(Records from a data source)
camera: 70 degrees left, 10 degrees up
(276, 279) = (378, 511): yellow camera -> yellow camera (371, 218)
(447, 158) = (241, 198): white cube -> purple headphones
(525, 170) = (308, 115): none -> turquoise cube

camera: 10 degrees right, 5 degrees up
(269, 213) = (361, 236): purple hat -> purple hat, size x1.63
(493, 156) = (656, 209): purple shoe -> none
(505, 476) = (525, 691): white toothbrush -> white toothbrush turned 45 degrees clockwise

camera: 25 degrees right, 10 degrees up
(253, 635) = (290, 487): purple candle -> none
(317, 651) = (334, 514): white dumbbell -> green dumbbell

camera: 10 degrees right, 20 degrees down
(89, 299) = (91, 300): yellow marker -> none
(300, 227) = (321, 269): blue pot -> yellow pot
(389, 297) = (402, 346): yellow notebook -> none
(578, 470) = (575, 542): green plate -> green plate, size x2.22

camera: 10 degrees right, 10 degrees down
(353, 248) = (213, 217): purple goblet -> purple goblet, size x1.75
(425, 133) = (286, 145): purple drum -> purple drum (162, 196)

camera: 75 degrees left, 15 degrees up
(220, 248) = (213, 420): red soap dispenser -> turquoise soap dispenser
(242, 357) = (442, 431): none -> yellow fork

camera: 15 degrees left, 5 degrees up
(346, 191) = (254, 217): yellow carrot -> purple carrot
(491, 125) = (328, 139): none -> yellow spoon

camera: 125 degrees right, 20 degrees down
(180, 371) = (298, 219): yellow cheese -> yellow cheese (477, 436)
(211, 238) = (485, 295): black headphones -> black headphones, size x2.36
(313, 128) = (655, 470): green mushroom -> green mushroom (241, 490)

§ Activity: All lines of the data above must be repeated exactly.

§ Written response:
camera: 70 degrees left, 10 degrees up
(276, 279) = (378, 511): yellow camera -> yellow camera (371, 218)
(447, 158) = (241, 198): white cube -> purple headphones
(525, 170) = (308, 115): none -> turquoise cube

camera: 10 degrees right, 5 degrees up
(269, 213) = (361, 236): purple hat -> purple hat, size x1.63
(493, 156) = (656, 209): purple shoe -> none
(505, 476) = (525, 691): white toothbrush -> white toothbrush turned 45 degrees clockwise

camera: 25 degrees right, 10 degrees up
(253, 635) = (290, 487): purple candle -> none
(317, 651) = (334, 514): white dumbbell -> green dumbbell

camera: 10 degrees right, 20 degrees down
(89, 299) = (91, 300): yellow marker -> none
(300, 227) = (321, 269): blue pot -> yellow pot
(389, 297) = (402, 346): yellow notebook -> none
(578, 470) = (575, 542): green plate -> green plate, size x2.22

camera: 10 degrees right, 10 degrees down
(353, 248) = (213, 217): purple goblet -> purple goblet, size x1.75
(425, 133) = (286, 145): purple drum -> purple drum (162, 196)

camera: 75 degrees left, 15 degrees up
(220, 248) = (213, 420): red soap dispenser -> turquoise soap dispenser
(242, 357) = (442, 431): none -> yellow fork

camera: 15 degrees left, 5 degrees up
(346, 191) = (254, 217): yellow carrot -> purple carrot
(491, 125) = (328, 139): none -> yellow spoon

camera: 125 degrees right, 20 degrees down
(180, 371) = (298, 219): yellow cheese -> yellow cheese (477, 436)
(211, 238) = (485, 295): black headphones -> black headphones, size x2.36
(313, 128) = (655, 470): green mushroom -> green mushroom (241, 490)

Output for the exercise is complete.